== Short exercise ==
Pull out each line of the listing below that contains the word "diamond", and copy those lines. Case counts.

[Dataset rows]
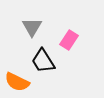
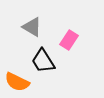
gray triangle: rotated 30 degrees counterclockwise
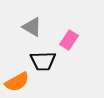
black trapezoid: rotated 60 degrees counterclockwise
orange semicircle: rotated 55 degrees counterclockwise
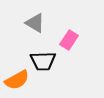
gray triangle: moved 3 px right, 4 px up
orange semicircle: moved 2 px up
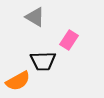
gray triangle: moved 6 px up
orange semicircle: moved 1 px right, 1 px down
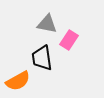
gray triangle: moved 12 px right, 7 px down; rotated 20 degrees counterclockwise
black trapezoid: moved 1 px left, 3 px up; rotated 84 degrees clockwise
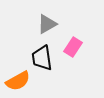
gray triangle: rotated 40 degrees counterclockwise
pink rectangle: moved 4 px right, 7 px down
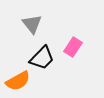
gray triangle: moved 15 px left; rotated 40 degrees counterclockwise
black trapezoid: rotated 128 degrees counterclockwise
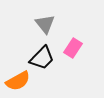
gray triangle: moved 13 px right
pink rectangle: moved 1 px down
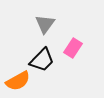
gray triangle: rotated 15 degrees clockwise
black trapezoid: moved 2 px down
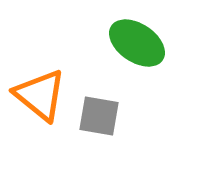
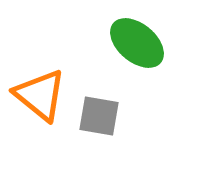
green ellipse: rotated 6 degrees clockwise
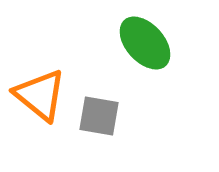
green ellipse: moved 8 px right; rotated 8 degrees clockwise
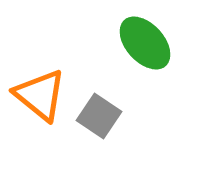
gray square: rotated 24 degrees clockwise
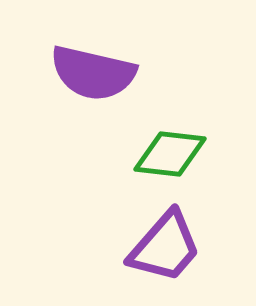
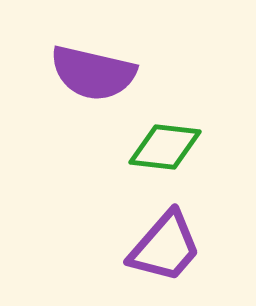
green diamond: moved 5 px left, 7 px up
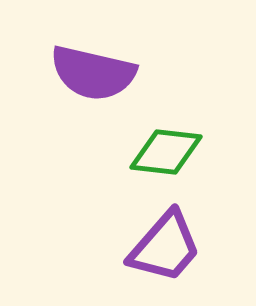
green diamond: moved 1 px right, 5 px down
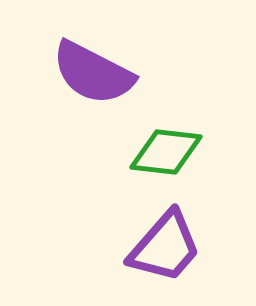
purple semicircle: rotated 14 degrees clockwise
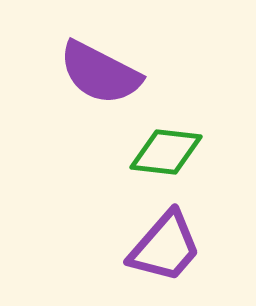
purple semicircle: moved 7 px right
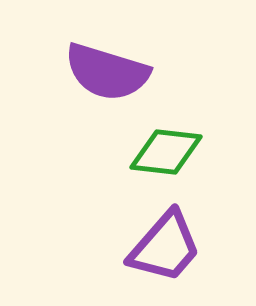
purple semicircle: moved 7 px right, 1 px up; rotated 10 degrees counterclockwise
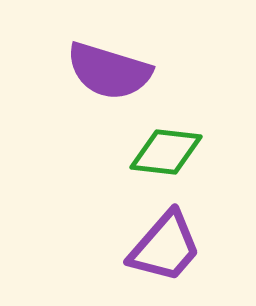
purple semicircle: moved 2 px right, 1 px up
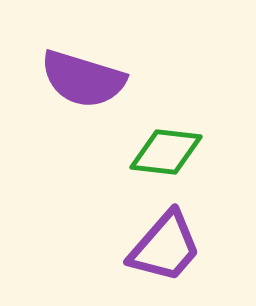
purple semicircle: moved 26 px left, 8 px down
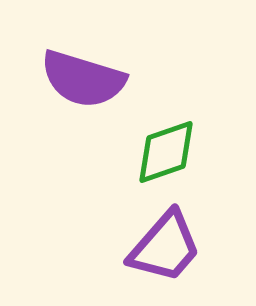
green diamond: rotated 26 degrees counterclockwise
---
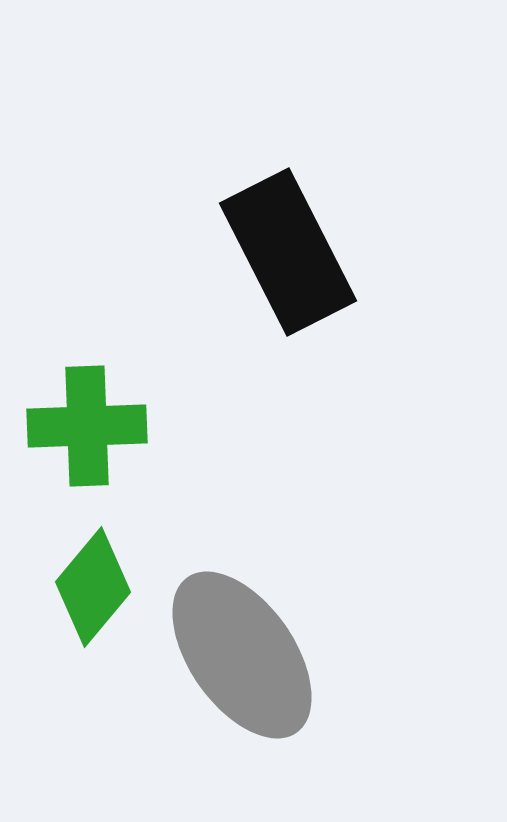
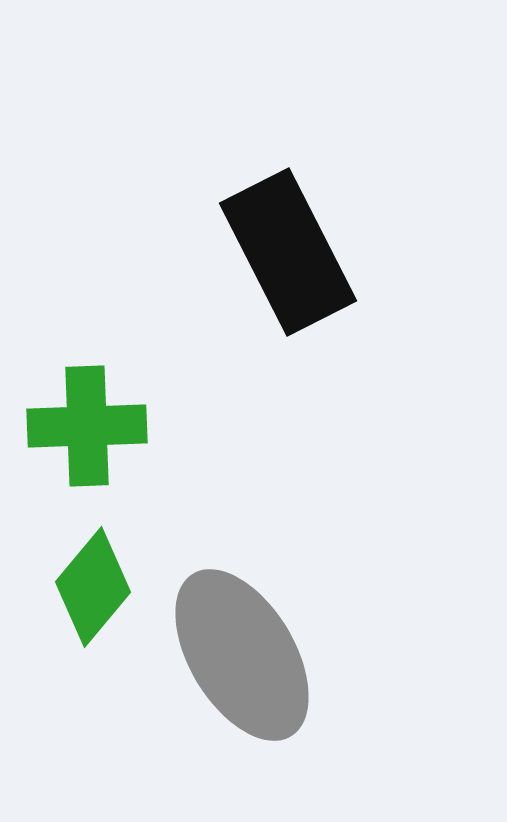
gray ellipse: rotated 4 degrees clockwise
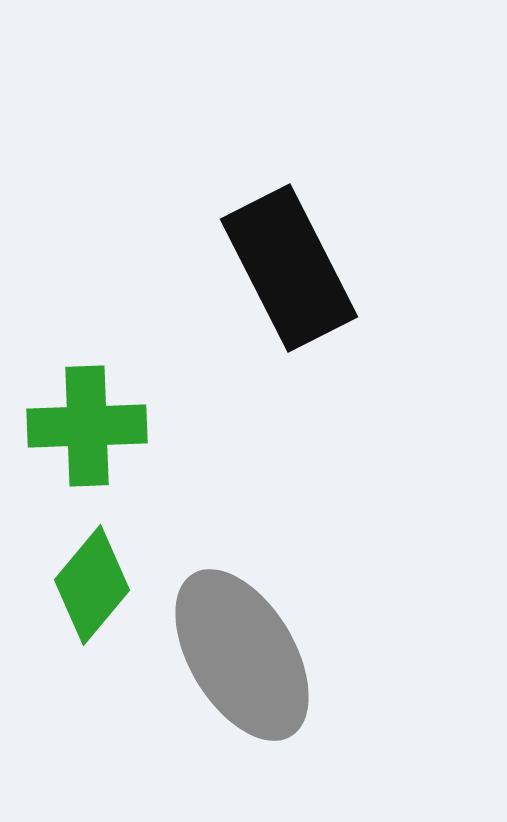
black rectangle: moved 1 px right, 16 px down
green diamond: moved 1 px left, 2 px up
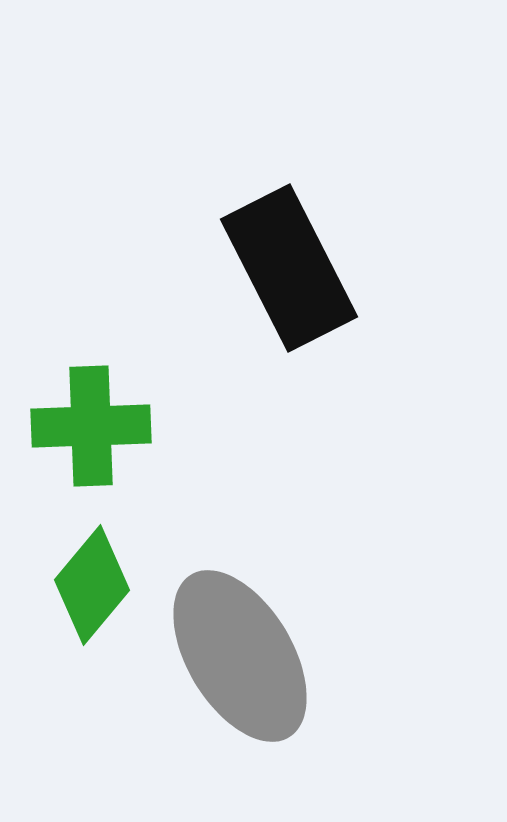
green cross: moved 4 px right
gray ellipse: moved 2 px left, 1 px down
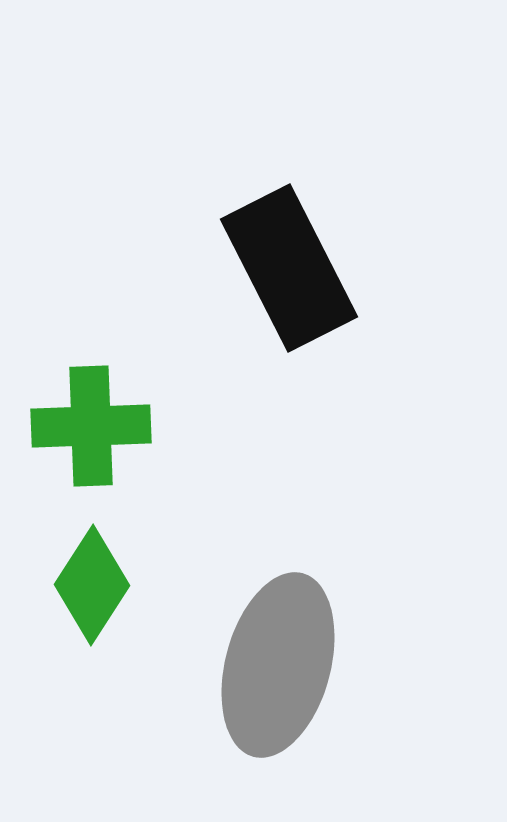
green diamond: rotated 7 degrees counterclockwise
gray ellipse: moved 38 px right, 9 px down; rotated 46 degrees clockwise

== Response to the exercise ==
green diamond: moved 5 px left, 7 px up
green diamond: moved 1 px right, 5 px down
green diamond: rotated 26 degrees counterclockwise
green diamond: moved 1 px left, 2 px up
green diamond: rotated 7 degrees counterclockwise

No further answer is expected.